### What needs to be done
Starting at the line that contains "purple hexagon: moved 2 px right, 1 px up" and ending at the end of the records, rewrite those lines with "pink arrow" renamed to "pink pointer" and nothing else changed. Leave the pictures out of your answer.
--
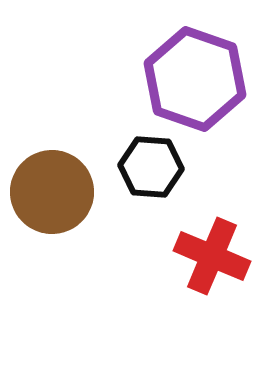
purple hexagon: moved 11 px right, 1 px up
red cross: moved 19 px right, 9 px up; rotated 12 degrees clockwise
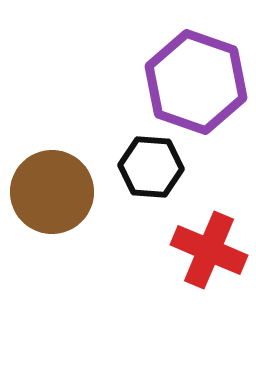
purple hexagon: moved 1 px right, 3 px down
red cross: moved 3 px left, 6 px up
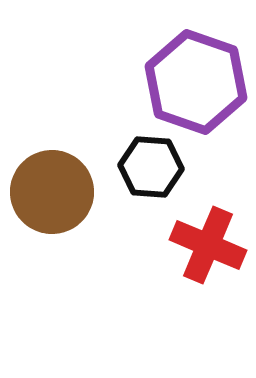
red cross: moved 1 px left, 5 px up
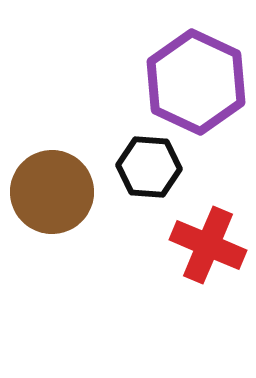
purple hexagon: rotated 6 degrees clockwise
black hexagon: moved 2 px left
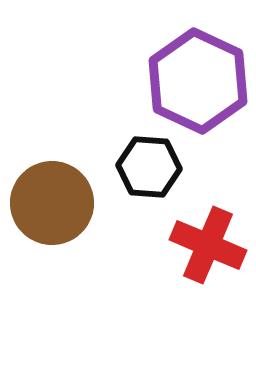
purple hexagon: moved 2 px right, 1 px up
brown circle: moved 11 px down
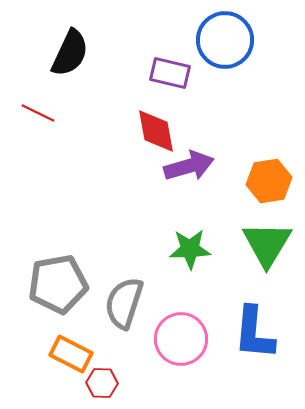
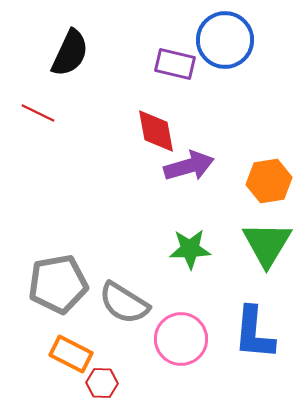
purple rectangle: moved 5 px right, 9 px up
gray semicircle: rotated 76 degrees counterclockwise
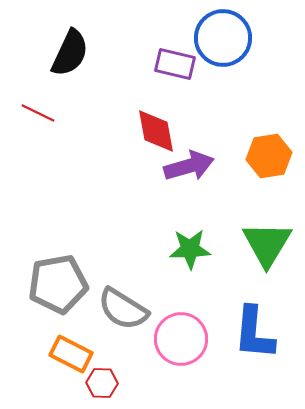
blue circle: moved 2 px left, 2 px up
orange hexagon: moved 25 px up
gray semicircle: moved 1 px left, 6 px down
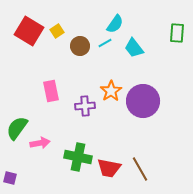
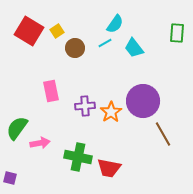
brown circle: moved 5 px left, 2 px down
orange star: moved 21 px down
brown line: moved 23 px right, 35 px up
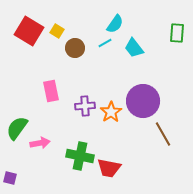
yellow square: rotated 24 degrees counterclockwise
green cross: moved 2 px right, 1 px up
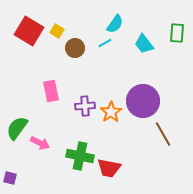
cyan trapezoid: moved 10 px right, 4 px up
pink arrow: rotated 36 degrees clockwise
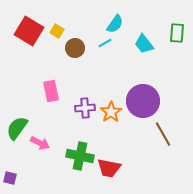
purple cross: moved 2 px down
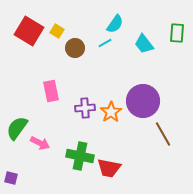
purple square: moved 1 px right
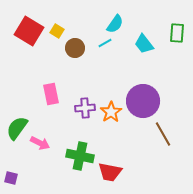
pink rectangle: moved 3 px down
red trapezoid: moved 1 px right, 4 px down
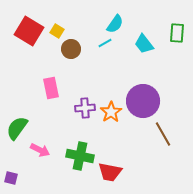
brown circle: moved 4 px left, 1 px down
pink rectangle: moved 6 px up
pink arrow: moved 7 px down
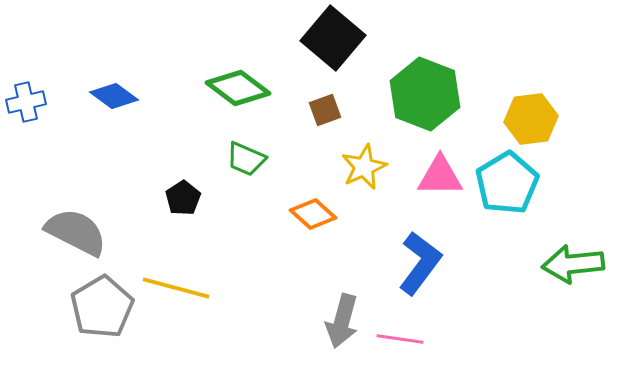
--
### Response to the task
purple hexagon: moved 2 px right, 1 px up
brown circle: moved 11 px down
purple rectangle: moved 5 px right, 9 px up
gray semicircle: rotated 76 degrees counterclockwise
blue circle: moved 2 px left, 2 px up
orange hexagon: moved 25 px up
gray semicircle: moved 1 px left, 6 px down
brown circle: moved 5 px left, 2 px down
orange star: moved 21 px down
brown line: moved 23 px right, 35 px up
yellow square: rotated 24 degrees counterclockwise
green cross: moved 2 px right, 1 px up
cyan trapezoid: moved 10 px right, 4 px up
pink pointer: rotated 36 degrees clockwise
purple cross: moved 2 px down
purple square: moved 1 px right
pink rectangle: moved 3 px down
red trapezoid: moved 1 px right, 4 px down
brown circle: moved 4 px left, 1 px down
pink rectangle: moved 6 px up
pink pointer: moved 7 px down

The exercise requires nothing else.